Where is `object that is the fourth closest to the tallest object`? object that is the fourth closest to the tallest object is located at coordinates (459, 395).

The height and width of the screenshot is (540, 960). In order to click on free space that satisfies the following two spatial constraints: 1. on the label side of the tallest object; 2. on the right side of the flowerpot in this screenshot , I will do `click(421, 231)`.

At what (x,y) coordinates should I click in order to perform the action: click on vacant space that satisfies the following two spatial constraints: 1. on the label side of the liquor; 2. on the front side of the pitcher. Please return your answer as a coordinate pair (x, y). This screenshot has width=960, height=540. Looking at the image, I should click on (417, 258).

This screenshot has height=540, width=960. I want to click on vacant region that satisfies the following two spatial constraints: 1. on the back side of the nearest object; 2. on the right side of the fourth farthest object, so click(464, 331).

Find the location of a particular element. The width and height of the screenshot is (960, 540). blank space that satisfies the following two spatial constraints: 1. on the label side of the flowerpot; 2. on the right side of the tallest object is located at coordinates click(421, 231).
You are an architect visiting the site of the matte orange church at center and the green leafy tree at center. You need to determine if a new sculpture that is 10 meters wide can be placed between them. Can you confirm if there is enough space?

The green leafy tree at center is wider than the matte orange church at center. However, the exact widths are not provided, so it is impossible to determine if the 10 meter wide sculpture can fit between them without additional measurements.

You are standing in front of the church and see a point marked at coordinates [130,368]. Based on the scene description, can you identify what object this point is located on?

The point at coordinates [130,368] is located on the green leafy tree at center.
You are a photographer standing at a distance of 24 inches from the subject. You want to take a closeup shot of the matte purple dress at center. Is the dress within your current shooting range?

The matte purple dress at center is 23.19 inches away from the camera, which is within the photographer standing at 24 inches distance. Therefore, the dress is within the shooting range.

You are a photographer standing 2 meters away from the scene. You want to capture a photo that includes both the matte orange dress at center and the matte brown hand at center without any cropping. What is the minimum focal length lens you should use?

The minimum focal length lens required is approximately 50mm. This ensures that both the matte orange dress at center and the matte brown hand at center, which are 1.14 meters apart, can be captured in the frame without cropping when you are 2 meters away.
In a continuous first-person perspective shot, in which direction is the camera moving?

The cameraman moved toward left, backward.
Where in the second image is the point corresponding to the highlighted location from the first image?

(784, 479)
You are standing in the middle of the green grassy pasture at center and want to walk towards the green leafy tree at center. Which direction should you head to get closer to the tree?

▸ What is being asked:
Repeat the data above, changing every "flowerpot" to "vase" and leaving everything else the same.

▸ Your solution:
Where is `object that is the fourth closest to the tallest object`? object that is the fourth closest to the tallest object is located at coordinates (459, 395).

The height and width of the screenshot is (540, 960). In order to click on free space that satisfies the following two spatial constraints: 1. on the label side of the tallest object; 2. on the right side of the vase in this screenshot , I will do `click(421, 231)`.

At what (x,y) coordinates should I click in order to perform the action: click on vacant space that satisfies the following two spatial constraints: 1. on the label side of the liquor; 2. on the front side of the pitcher. Please return your answer as a coordinate pair (x, y). This screenshot has width=960, height=540. Looking at the image, I should click on (417, 258).

This screenshot has height=540, width=960. I want to click on vacant region that satisfies the following two spatial constraints: 1. on the back side of the nearest object; 2. on the right side of the fourth farthest object, so click(464, 331).

Find the location of a particular element. The width and height of the screenshot is (960, 540). blank space that satisfies the following two spatial constraints: 1. on the label side of the vase; 2. on the right side of the tallest object is located at coordinates click(421, 231).
You are an architect visiting the site of the matte orange church at center and the green leafy tree at center. You need to determine if a new sculpture that is 10 meters wide can be placed between them. Can you confirm if there is enough space?

The green leafy tree at center is wider than the matte orange church at center. However, the exact widths are not provided, so it is impossible to determine if the 10 meter wide sculpture can fit between them without additional measurements.

You are standing in front of the church and see a point marked at coordinates [130,368]. Based on the scene description, can you identify what object this point is located on?

The point at coordinates [130,368] is located on the green leafy tree at center.
You are a photographer standing at a distance of 24 inches from the subject. You want to take a closeup shot of the matte purple dress at center. Is the dress within your current shooting range?

The matte purple dress at center is 23.19 inches away from the camera, which is within the photographer standing at 24 inches distance. Therefore, the dress is within the shooting range.

You are a photographer standing 2 meters away from the scene. You want to capture a photo that includes both the matte orange dress at center and the matte brown hand at center without any cropping. What is the minimum focal length lens you should use?

The minimum focal length lens required is approximately 50mm. This ensures that both the matte orange dress at center and the matte brown hand at center, which are 1.14 meters apart, can be captured in the frame without cropping when you are 2 meters away.
In a continuous first-person perspective shot, in which direction is the camera moving?

The cameraman moved toward left, backward.
Where in the second image is the point corresponding to the highlighted location from the first image?

(784, 479)
You are standing in the middle of the green grassy pasture at center and want to walk towards the green leafy tree at center. Which direction should you head to get closer to the tree?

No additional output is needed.